Restate the listing below word for word; no pictures belong in the copy.

[[ Information provided, beginning ]]

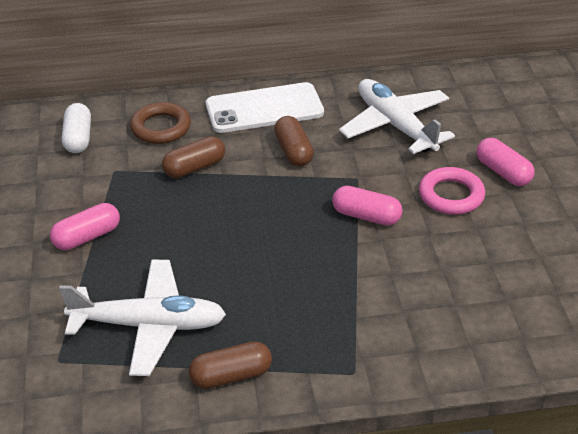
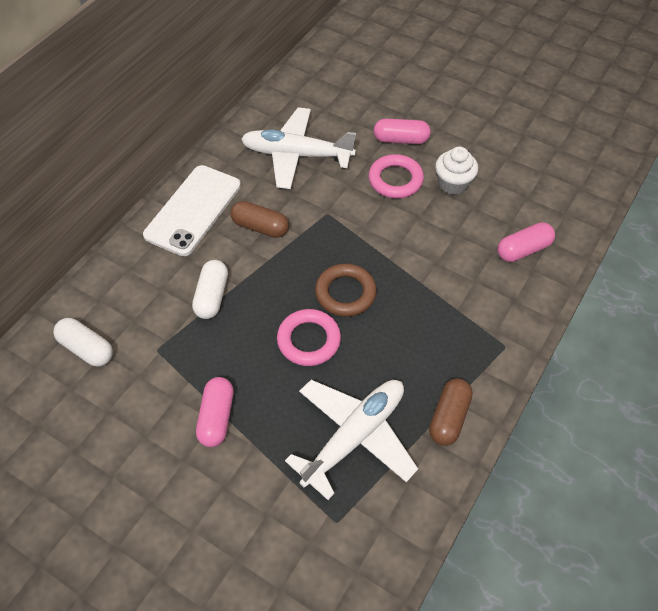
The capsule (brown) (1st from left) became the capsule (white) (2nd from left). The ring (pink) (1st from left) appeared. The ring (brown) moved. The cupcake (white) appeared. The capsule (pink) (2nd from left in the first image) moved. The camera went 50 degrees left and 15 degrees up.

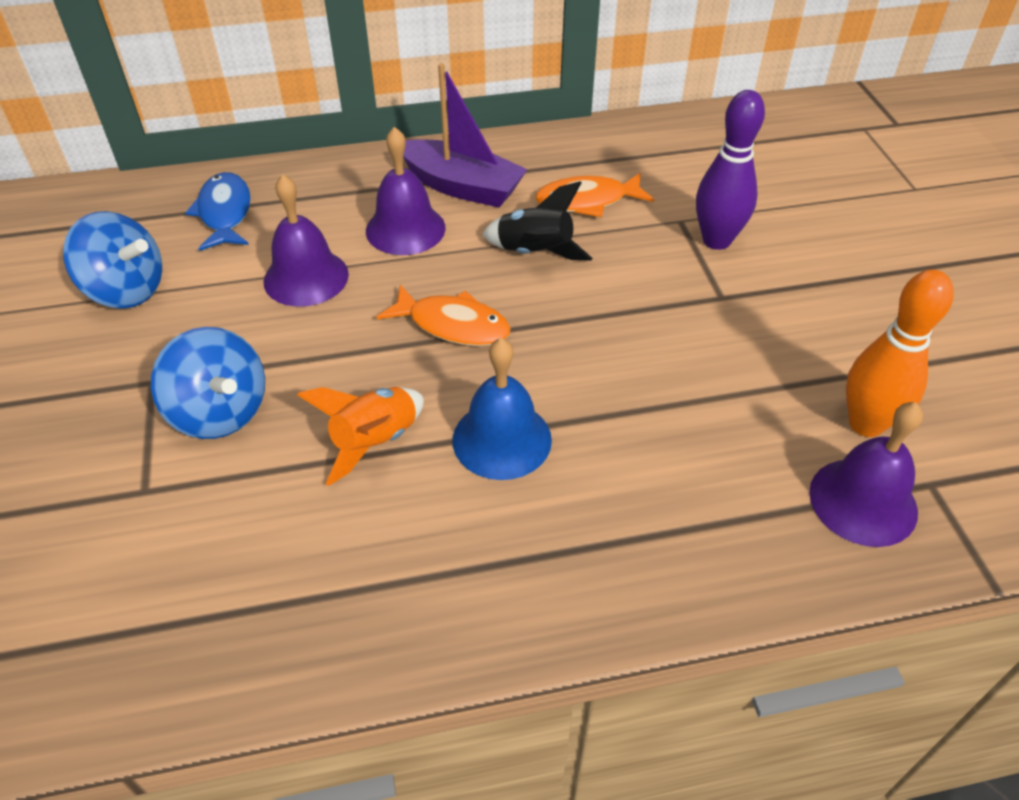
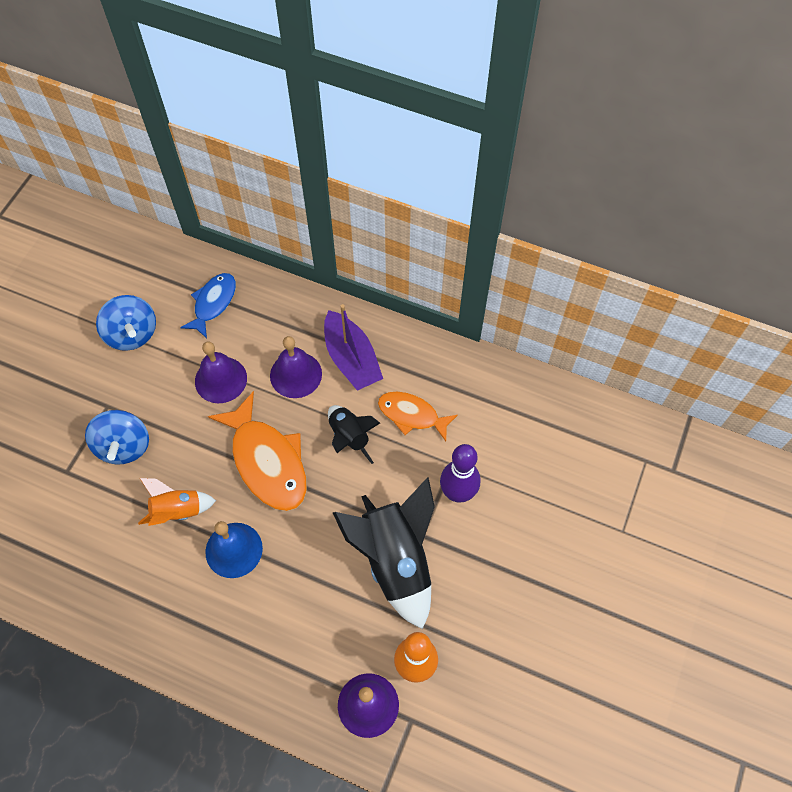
The fish (orange) (1st from left) changed to 1.64 times the size. The rocket (black) (2nd from left) appeared. The camera went 35 degrees right and 15 degrees up.

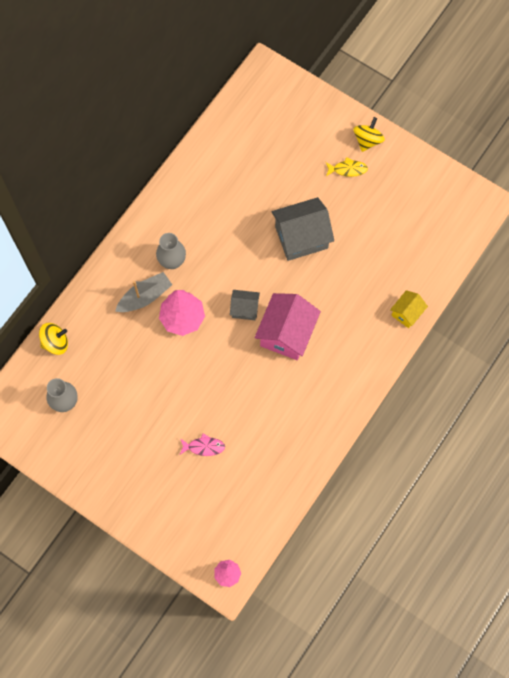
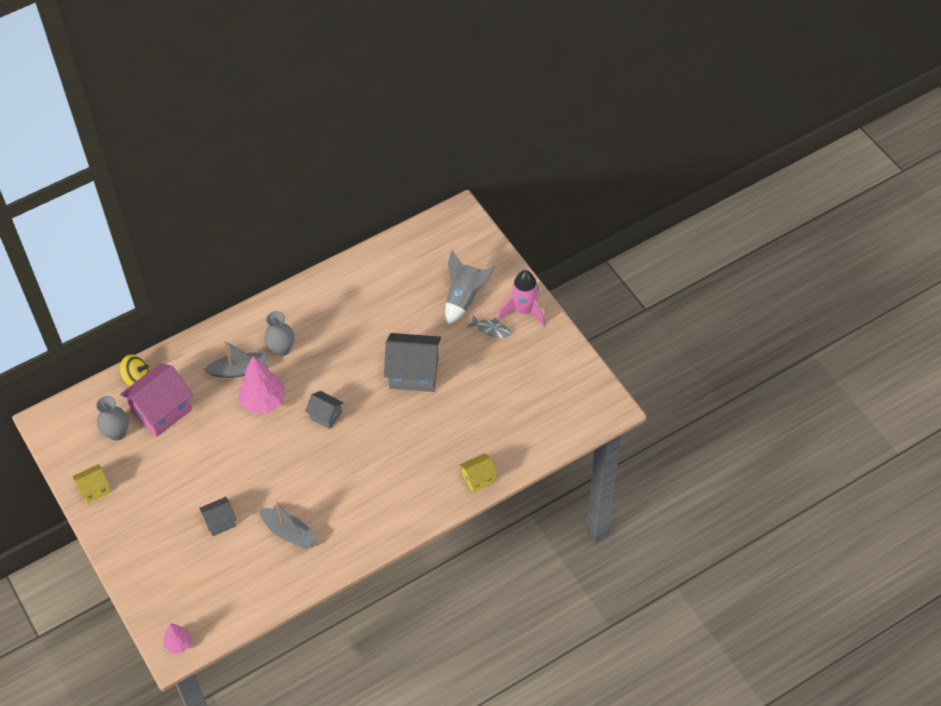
The house (yellow) (1st from left) appeared. The house (pink) moved. The fish (pink) was replaced by the house (grey) (1st from left). The boat (grey) (2nd from left) appeared. The rocket (grey) appeared. The fish (yellow) became the fish (grey). The spinning top (yellow) (2nd from left) was replaced by the rocket (pink). The camera went 25 degrees right and 15 degrees down.

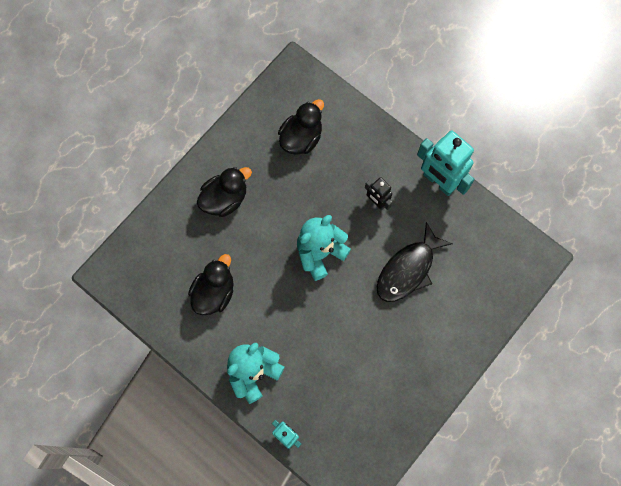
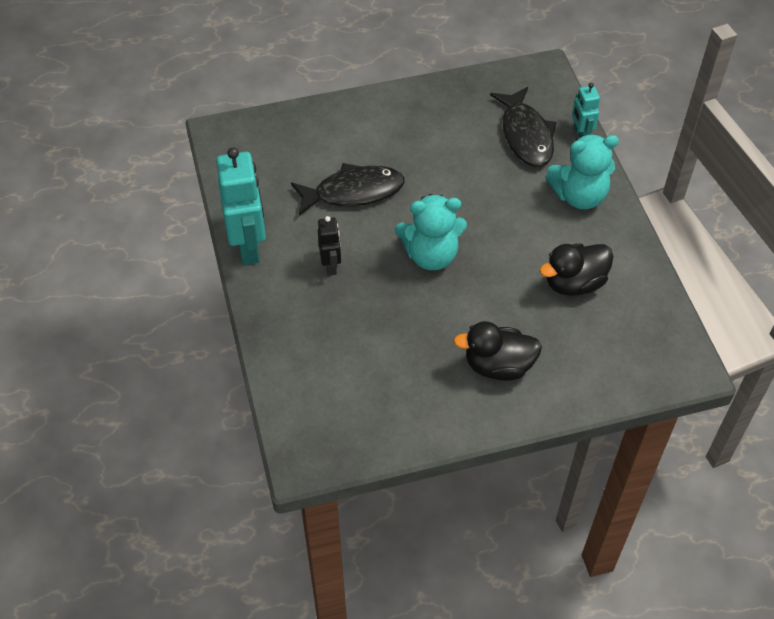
The fish (black) (2nd from left) appeared. The duck (black) (3rd from left) disappeared. The camera went 145 degrees left and 20 degrees down.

[[ Information provided, end ]]

■ Exercise result:
The capsule (brown) (1st from left) became the capsule (white) (2nd from left). The ring (pink) (1st from left) appeared. The ring (brown) moved. The cupcake (white) appeared. The capsule (pink) (2nd from left in the first image) moved. The camera went 50 degrees left and 15 degrees up.

The fish (orange) (1st from left) changed to 1.64 times the size. The rocket (black) (2nd from left) appeared. The camera went 35 degrees right and 15 degrees up.

The house (yellow) (1st from left) appeared. The house (pink) moved. The fish (pink) was replaced by the house (grey) (1st from left). The boat (grey) (2nd from left) appeared. The rocket (grey) appeared. The fish (yellow) became the fish (grey). The spinning top (yellow) (2nd from left) was replaced by the rocket (pink). The camera went 25 degrees right and 15 degrees down.

The fish (black) (2nd from left) appeared. The duck (black) (3rd from left) disappeared. The camera went 145 degrees left and 20 degrees down.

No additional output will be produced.